* What the task asks *
Copy each record exactly as it reads, leaving out any pictures it holds.

* Exercise data *
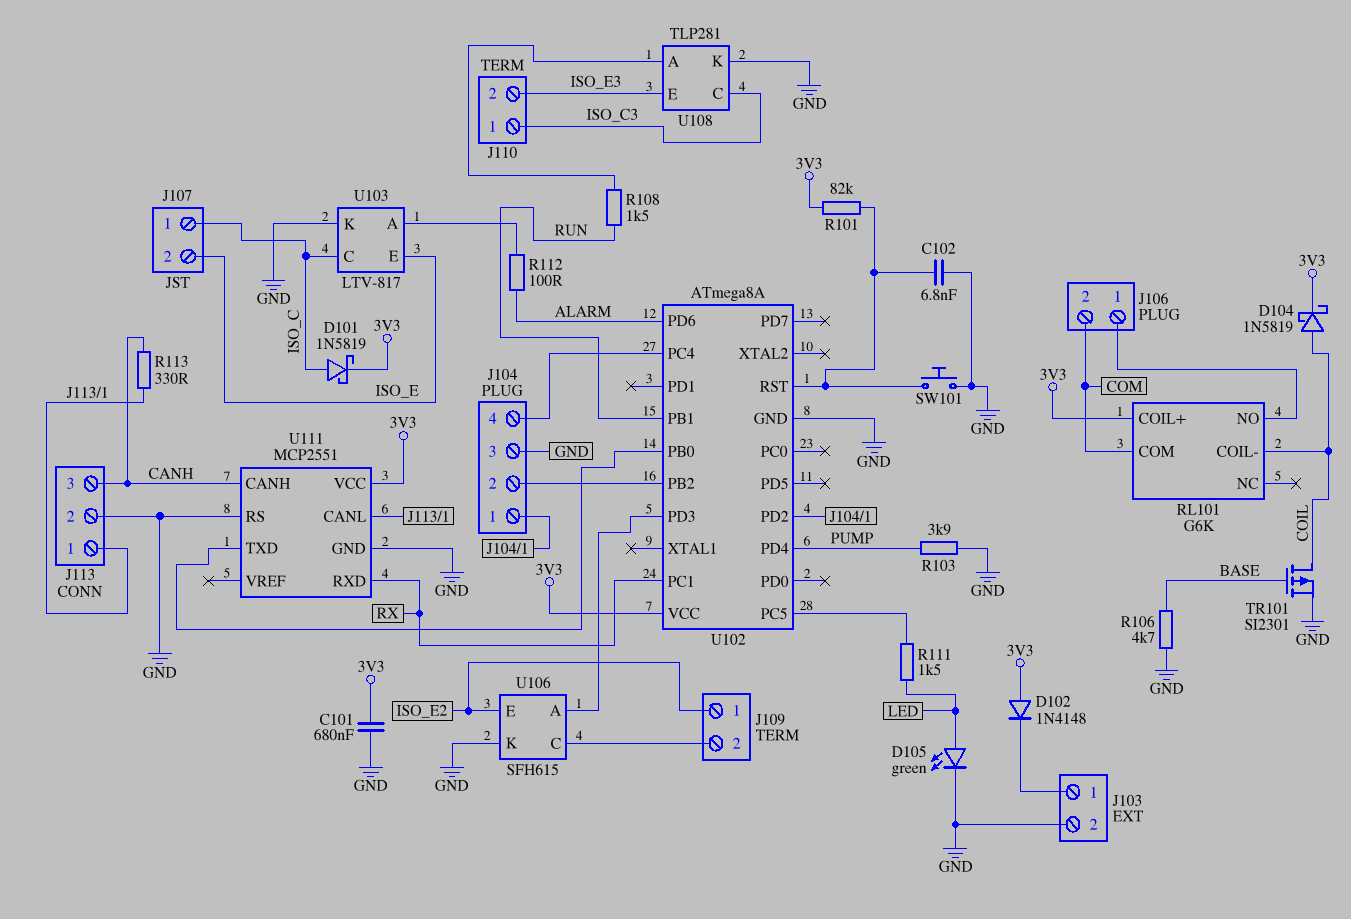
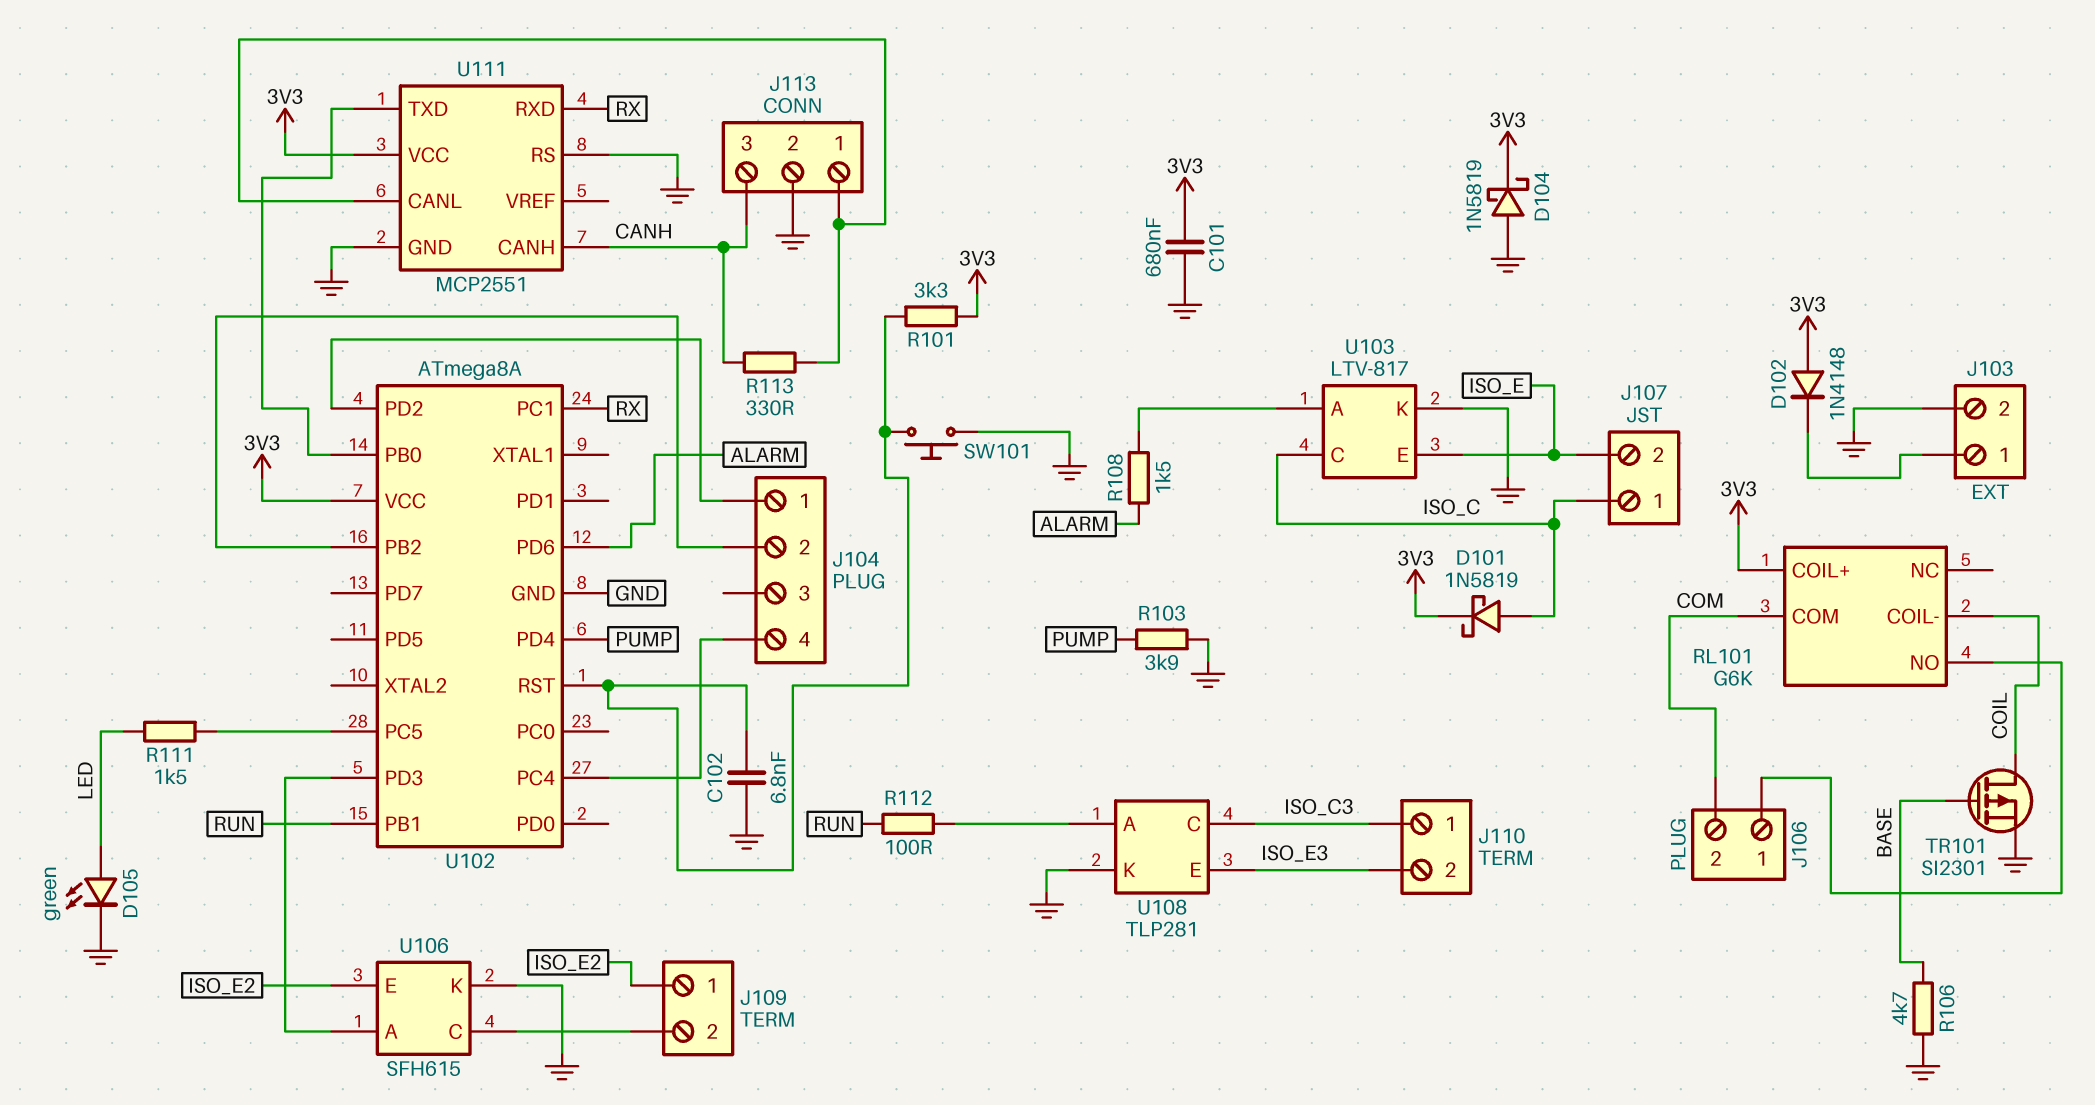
D104: schottky 1N5819 (A COIL, K 3V3) -> schottky 1N5819 (A GND, K 3V3)
J104 pin 3: GND -> none
R101: 82k (3V3, U102/RST) -> 3.3k (3V3, U102/RST)
R108: 1.5k (RUN, U108/A) -> 1.5k (ALARM, U103/A)
R112: 100 (ALARM, U103/A) -> 100 (RUN, U108/A)

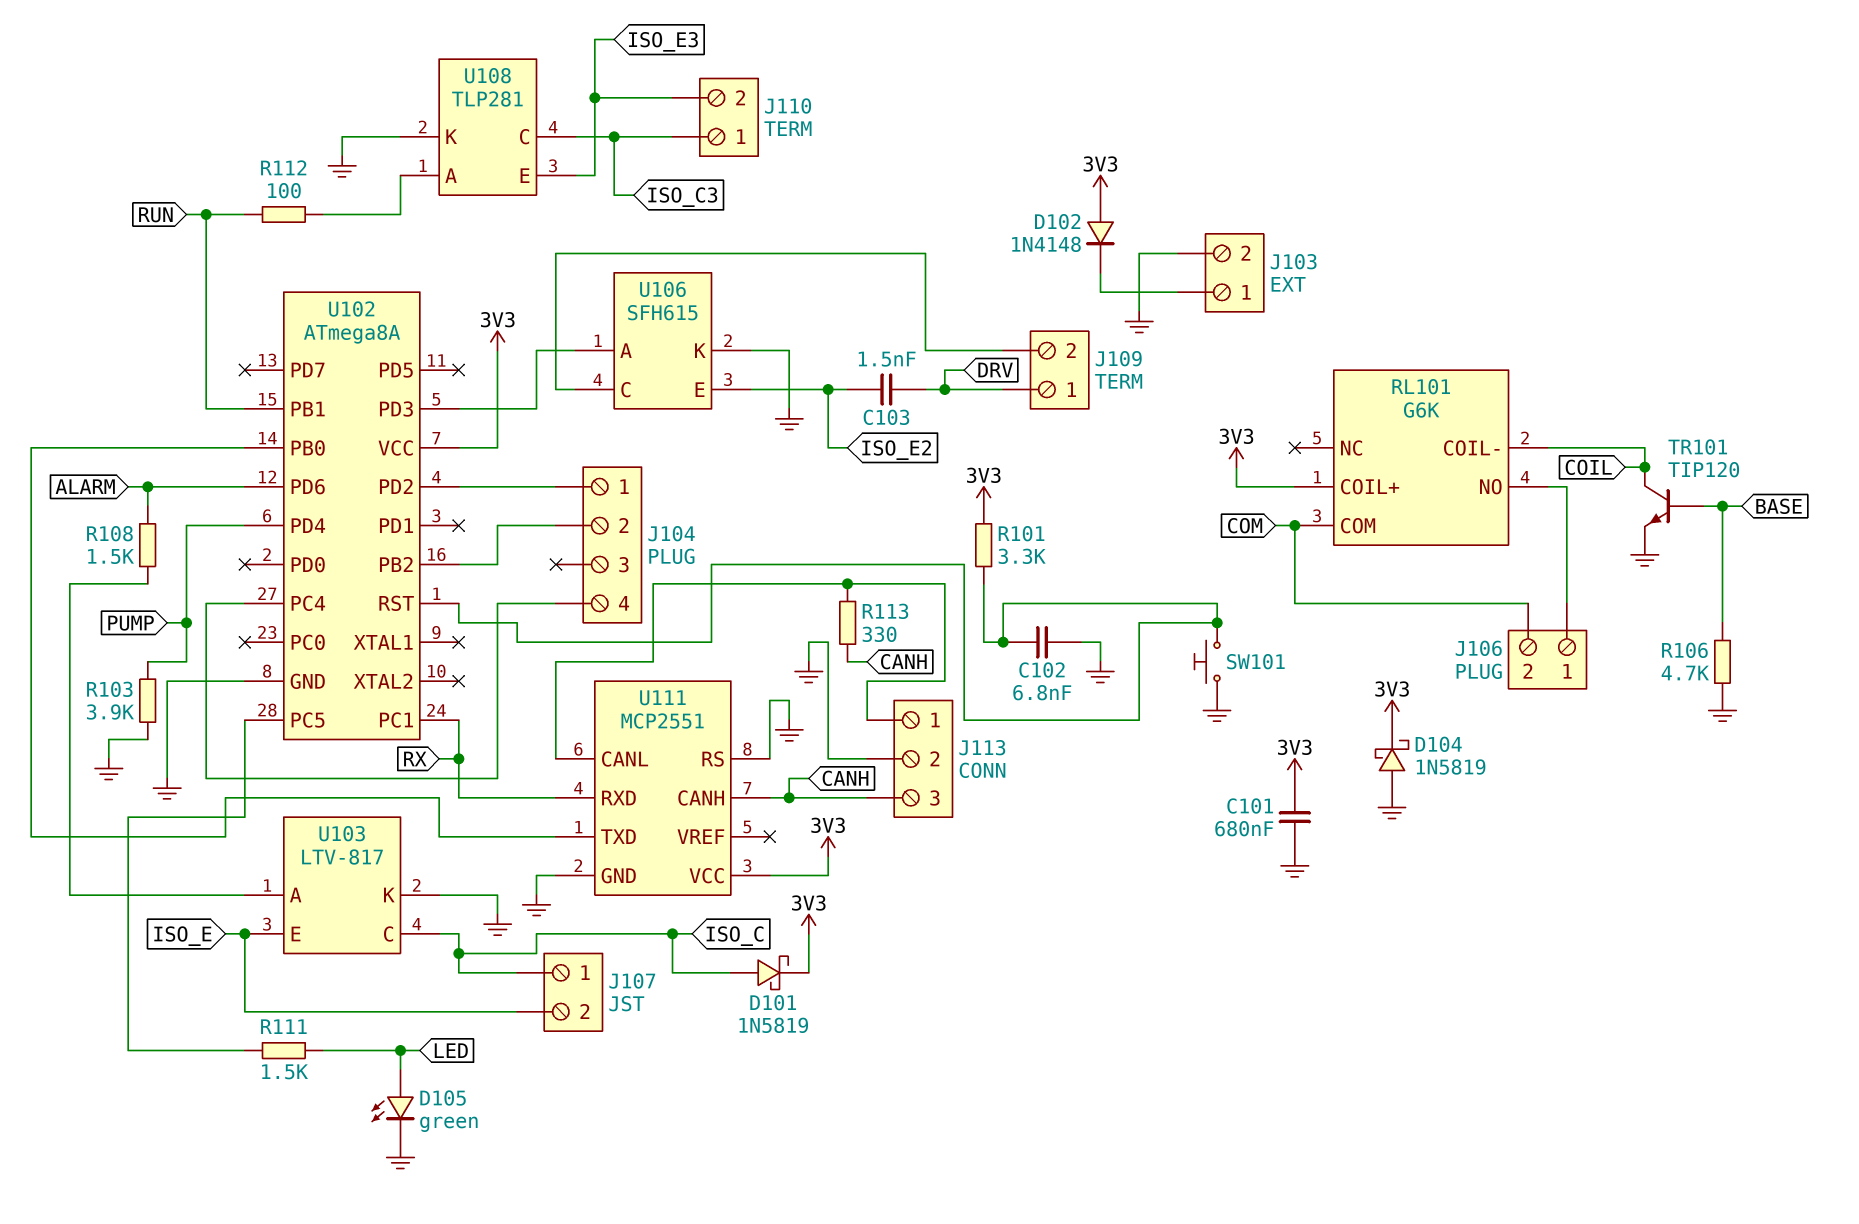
C103: none -> 1.5nF (DRV, ISO_E2)
J109 pin 1: ISO_E2 -> DRV
TR101: PMOS SI2301 (G BASE, D COIL, S GND) -> NPN TIP120 (B BASE, C COIL, E GND)

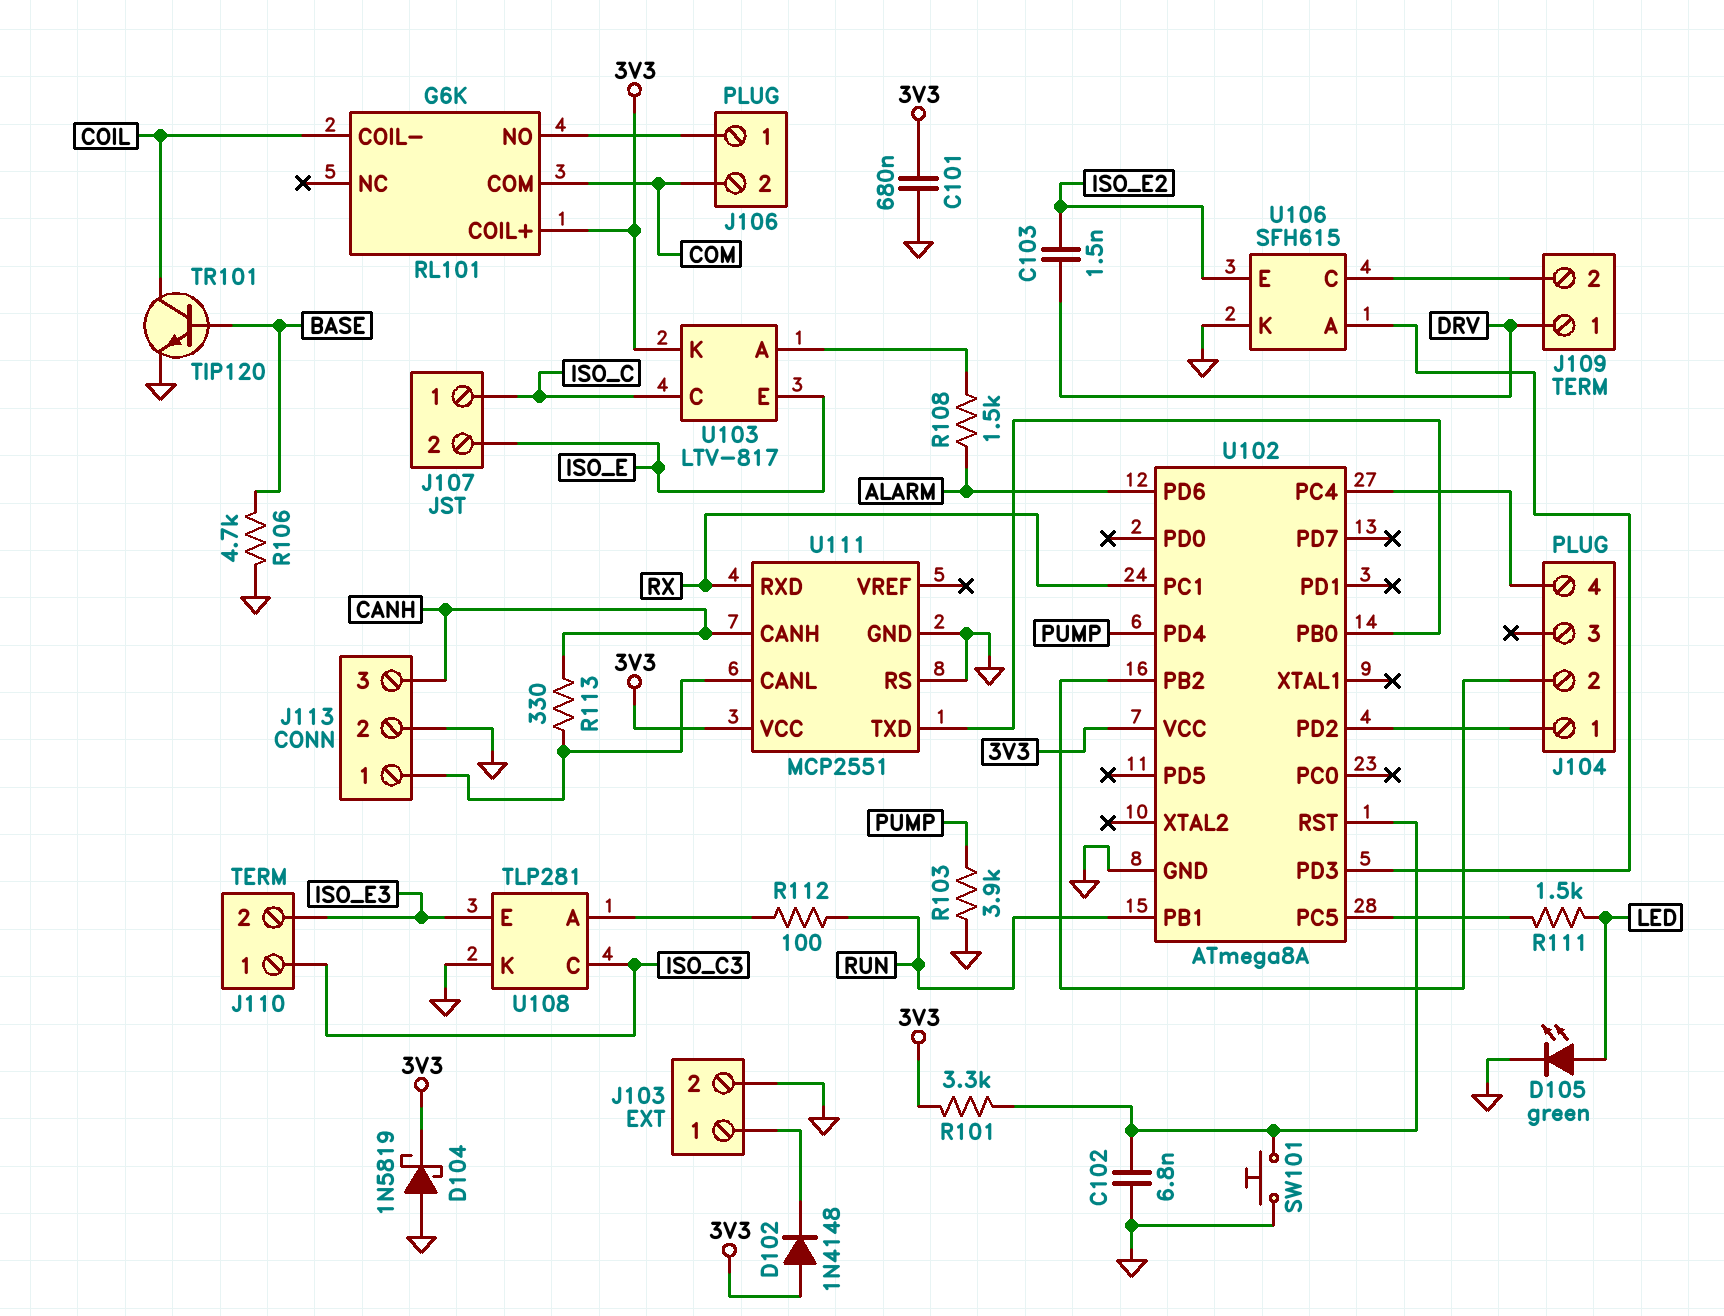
D101: schottky 1N5819 (A ISO_C, K 3V3) -> none
U103 pin K: GND -> 3V3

* Task response *
D104: schottky 1N5819 (A COIL, K 3V3) -> schottky 1N5819 (A GND, K 3V3)
J104 pin 3: GND -> none
R101: 82k (3V3, U102/RST) -> 3.3k (3V3, U102/RST)
R108: 1.5k (RUN, U108/A) -> 1.5k (ALARM, U103/A)
R112: 100 (ALARM, U103/A) -> 100 (RUN, U108/A)

C103: none -> 1.5nF (DRV, ISO_E2)
J109 pin 1: ISO_E2 -> DRV
TR101: PMOS SI2301 (G BASE, D COIL, S GND) -> NPN TIP120 (B BASE, C COIL, E GND)

D101: schottky 1N5819 (A ISO_C, K 3V3) -> none
U103 pin K: GND -> 3V3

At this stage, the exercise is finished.